Image change detection data:
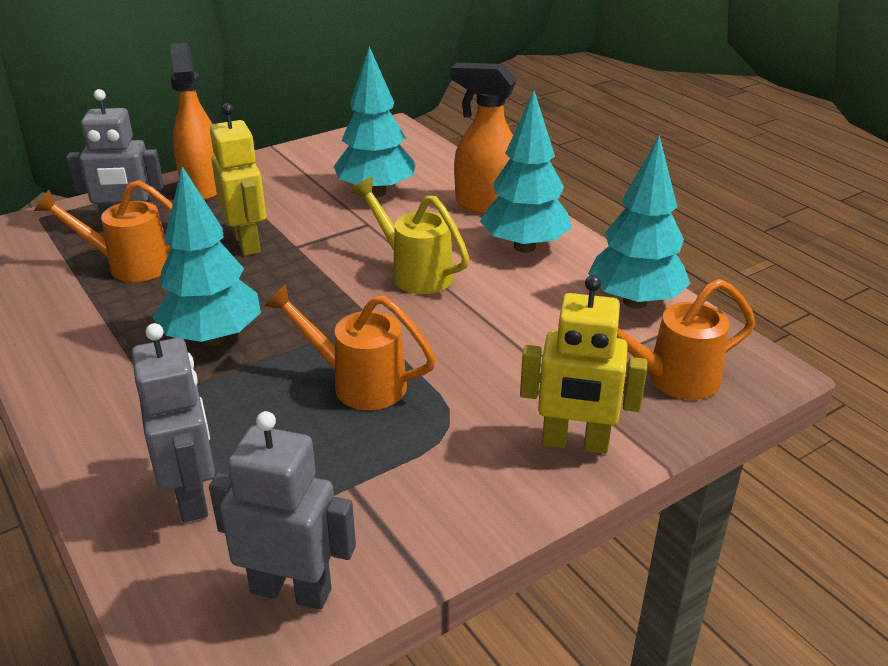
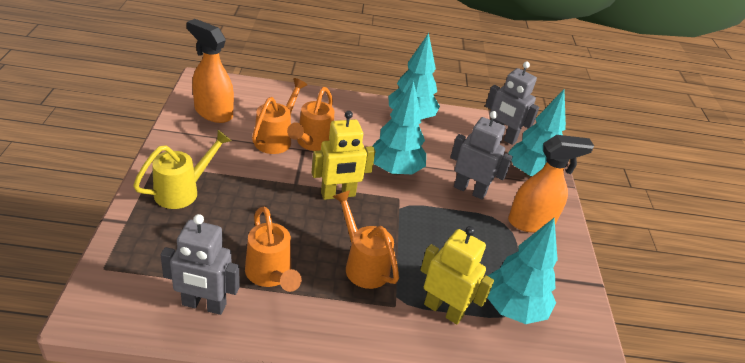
orange watering can: 3 -> 4

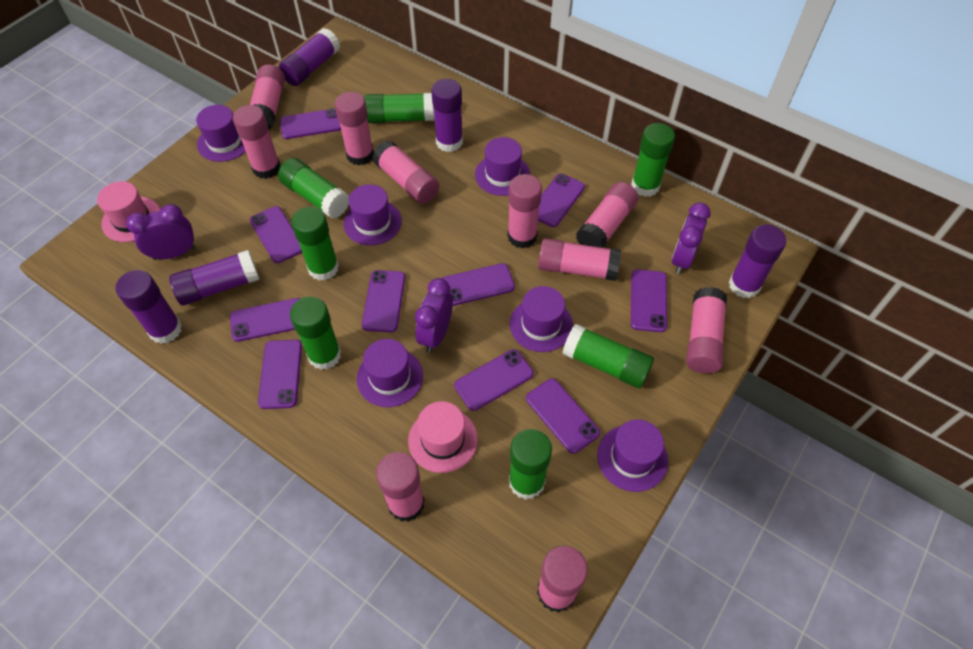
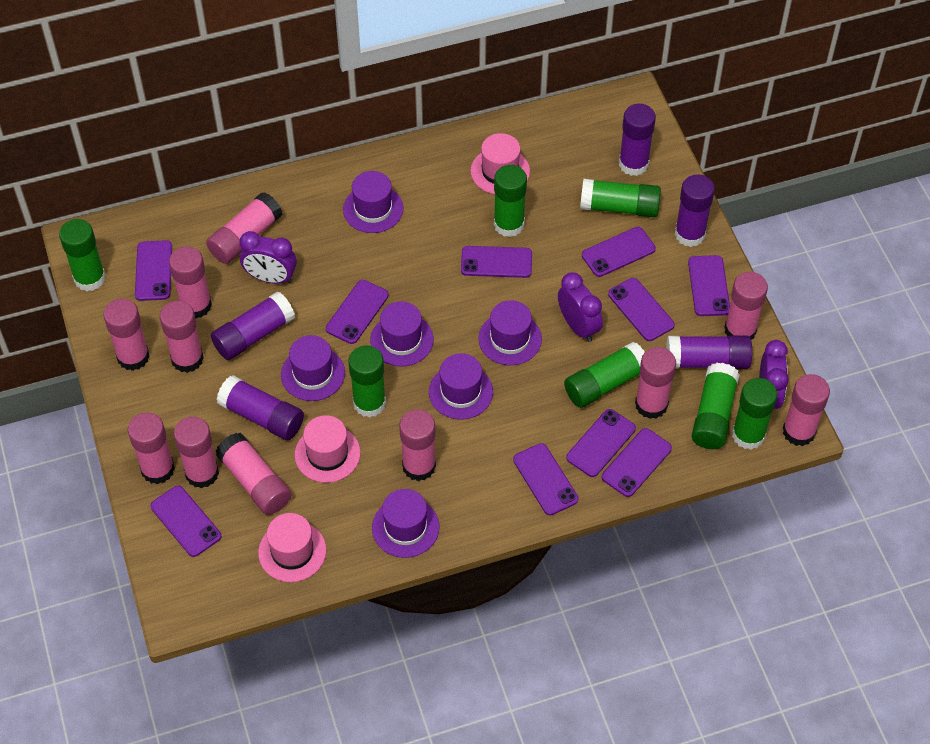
pink glue stick: 10 -> 11
pink hat: 2 -> 3

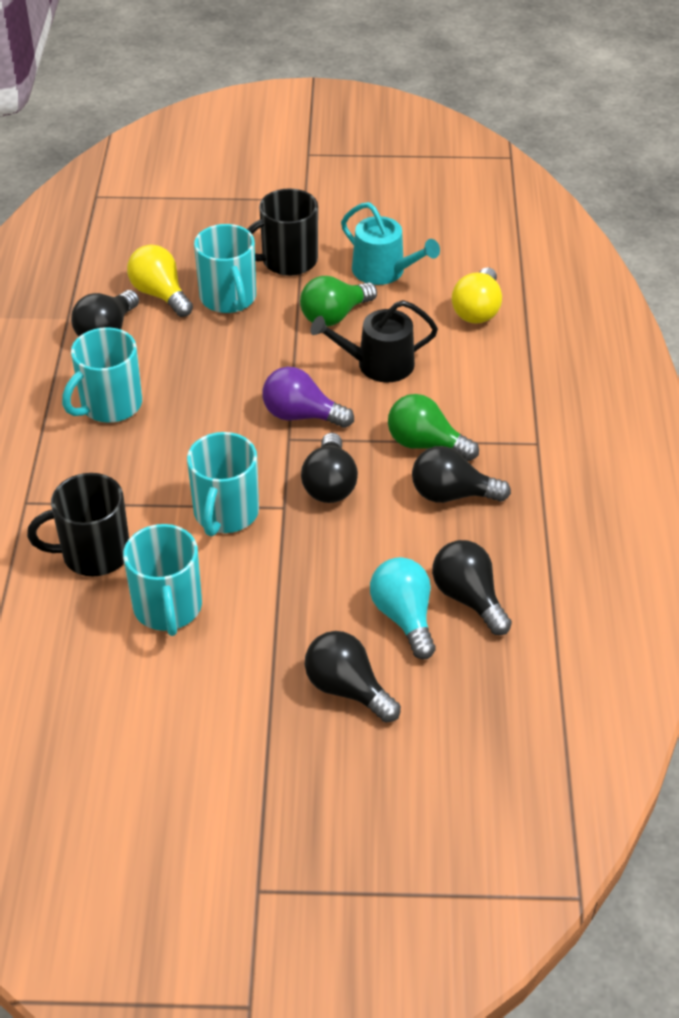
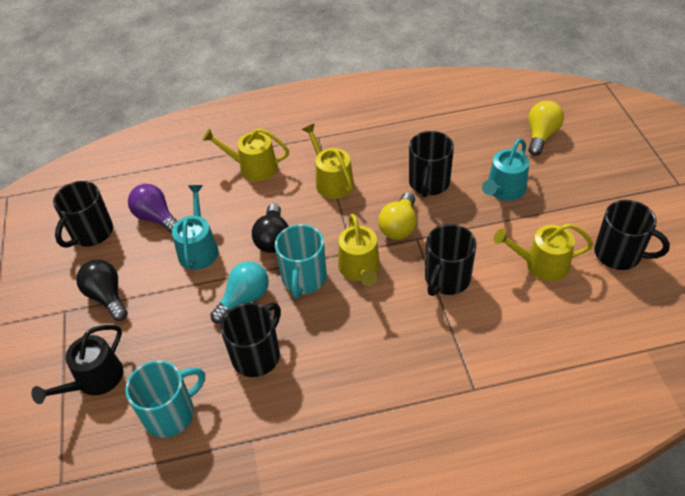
black light bulb: 5 -> 2
black mug: 2 -> 5
green light bulb: 2 -> 0
turquoise mug: 4 -> 2
turquoise watering can: 1 -> 2
yellow watering can: 0 -> 4

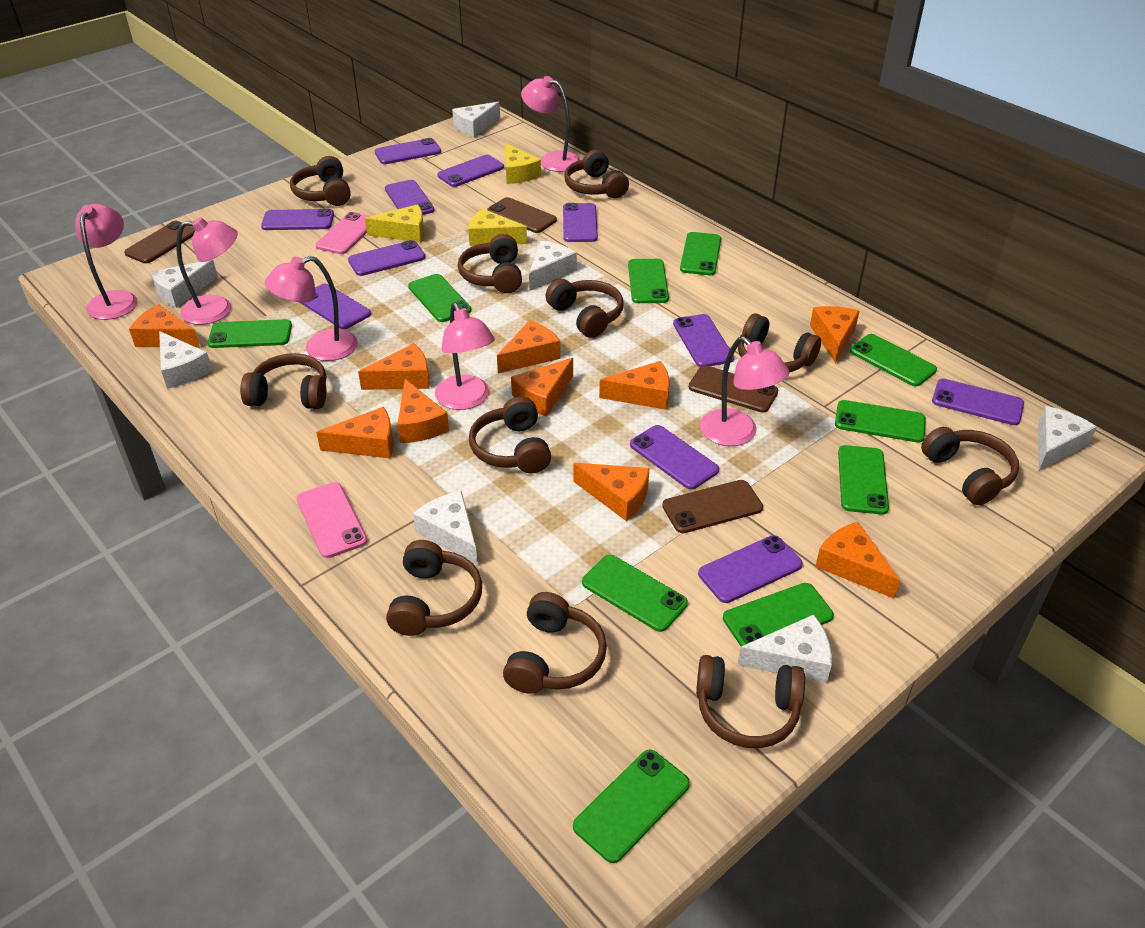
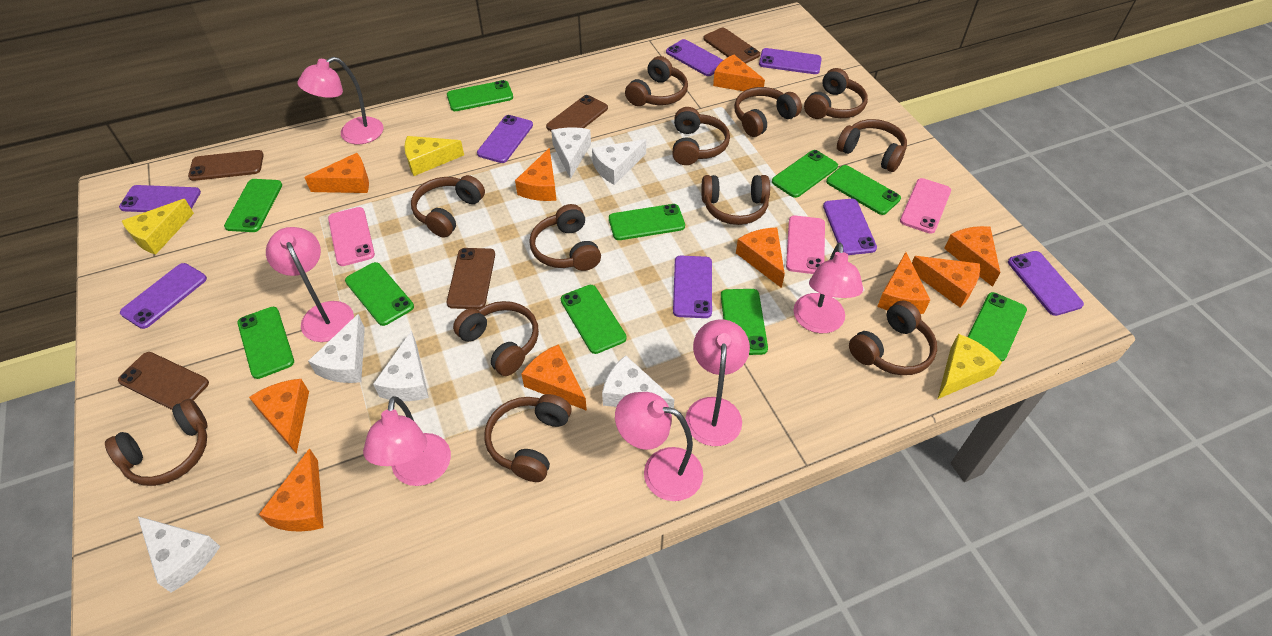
brown headphones: 11 -> 12
brown phone: 4 -> 5
pink phone: 2 -> 3
purple phone: 11 -> 8
white cheese: 7 -> 6

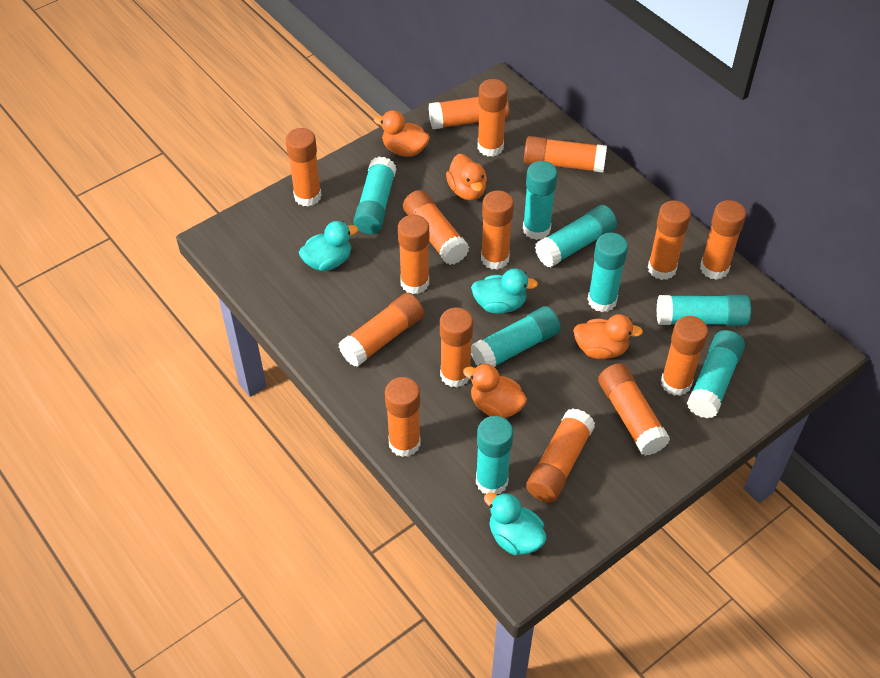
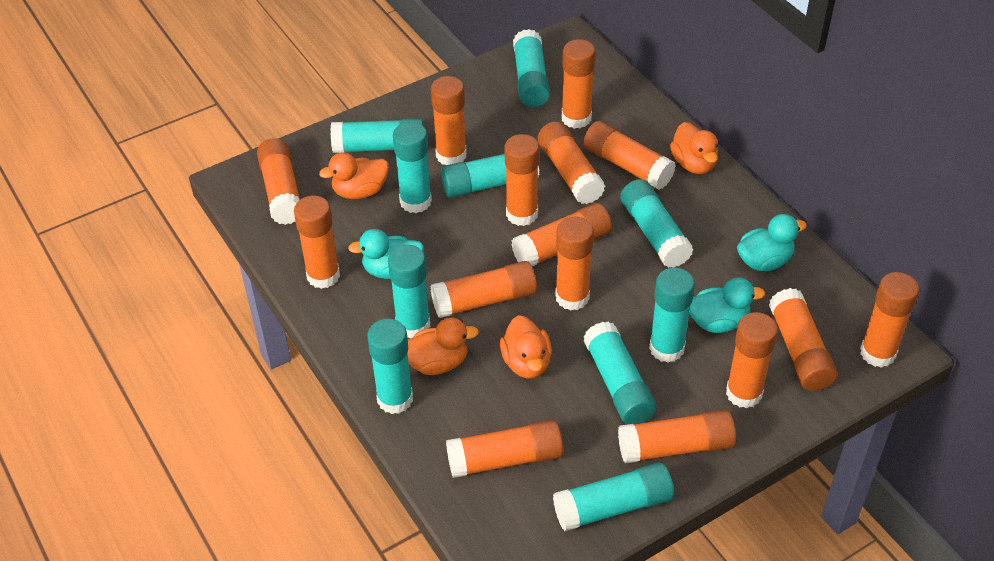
turquoise glue stick: 8 -> 10

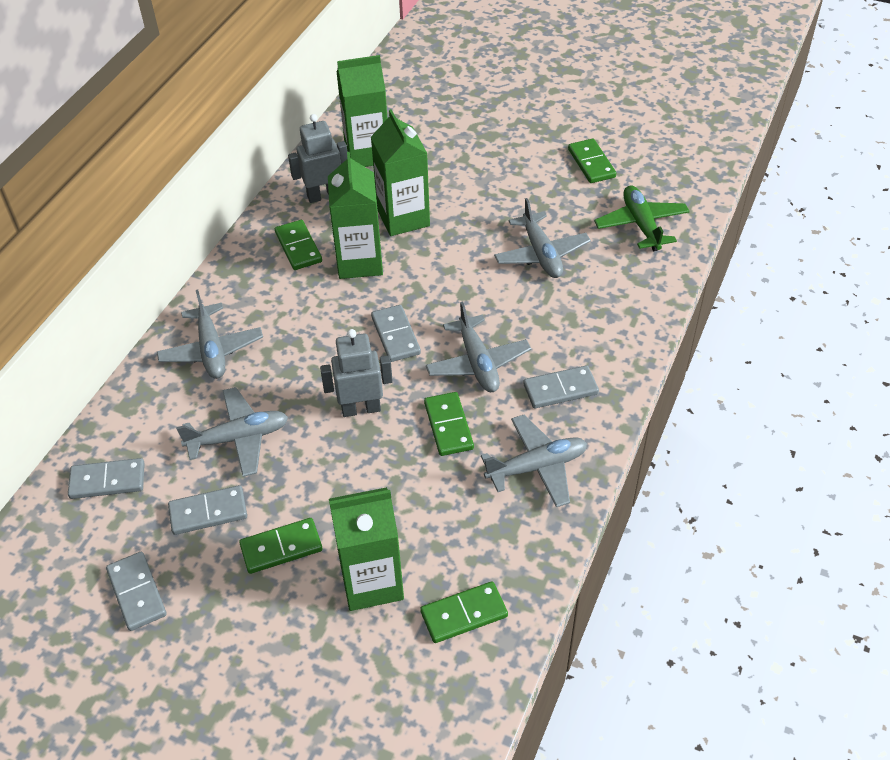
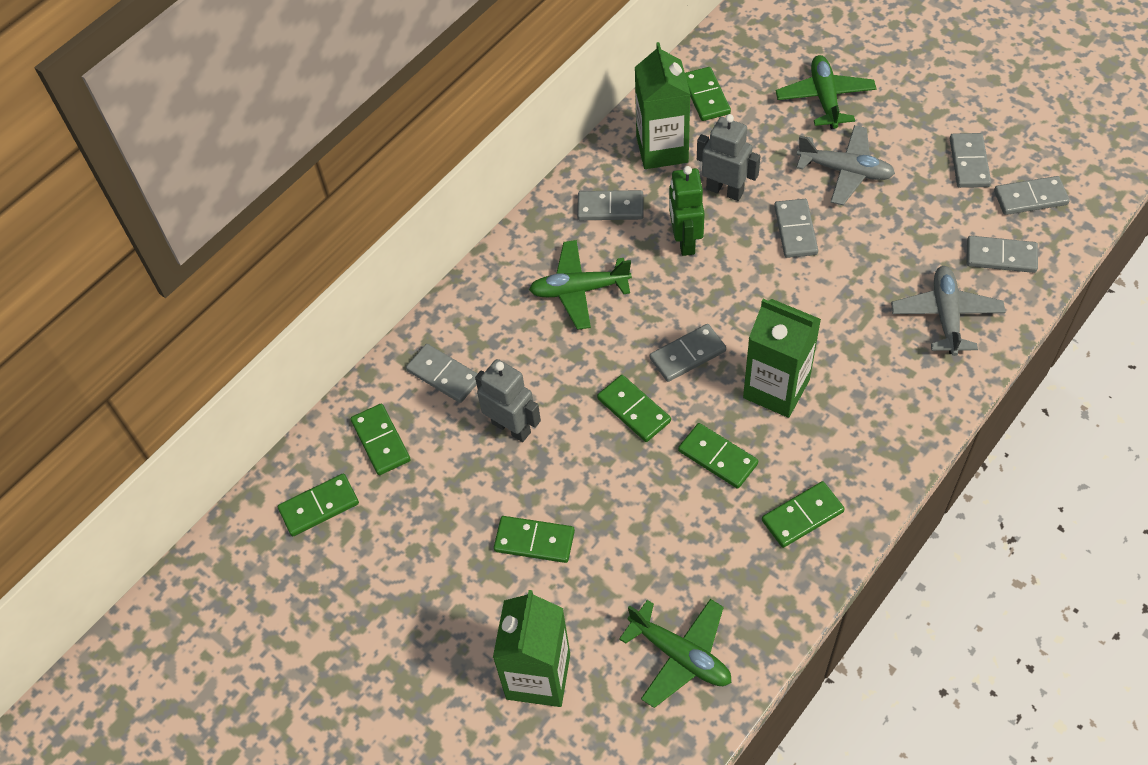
green carton: 4 -> 3
green domino: 5 -> 7
green plane: 1 -> 3
green robot: 0 -> 1
grey domino: 5 -> 7
grey plane: 5 -> 2

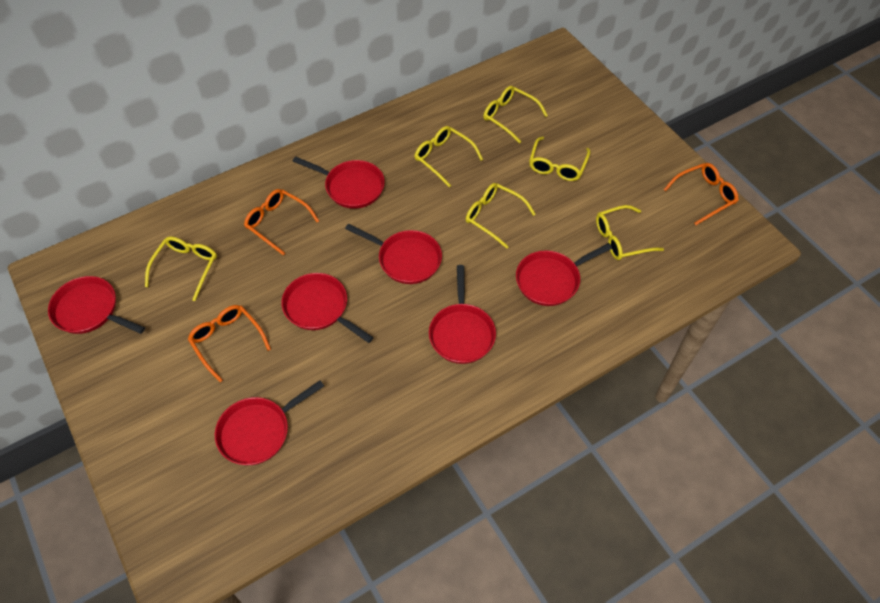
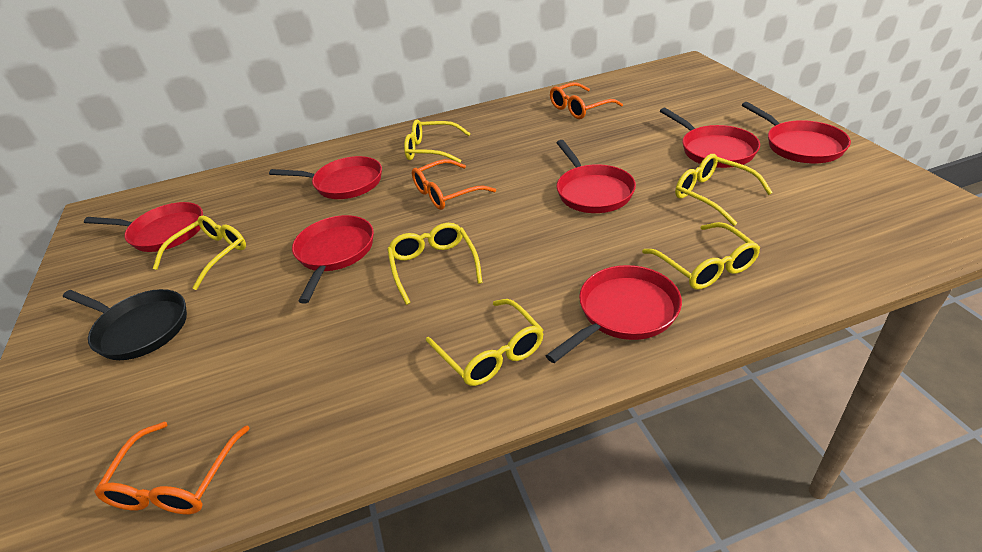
black pan: 0 -> 1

*Exercise brief:* The lines to copy run from the line containing "brown phone: 4 -> 5" through the end of the data above; copy exactly those, minus the pictures.

*Answer:*
brown phone: 4 -> 5
pink phone: 2 -> 3
purple phone: 11 -> 8
white cheese: 7 -> 6

turquoise glue stick: 8 -> 10

green carton: 4 -> 3
green domino: 5 -> 7
green plane: 1 -> 3
green robot: 0 -> 1
grey domino: 5 -> 7
grey plane: 5 -> 2

black pan: 0 -> 1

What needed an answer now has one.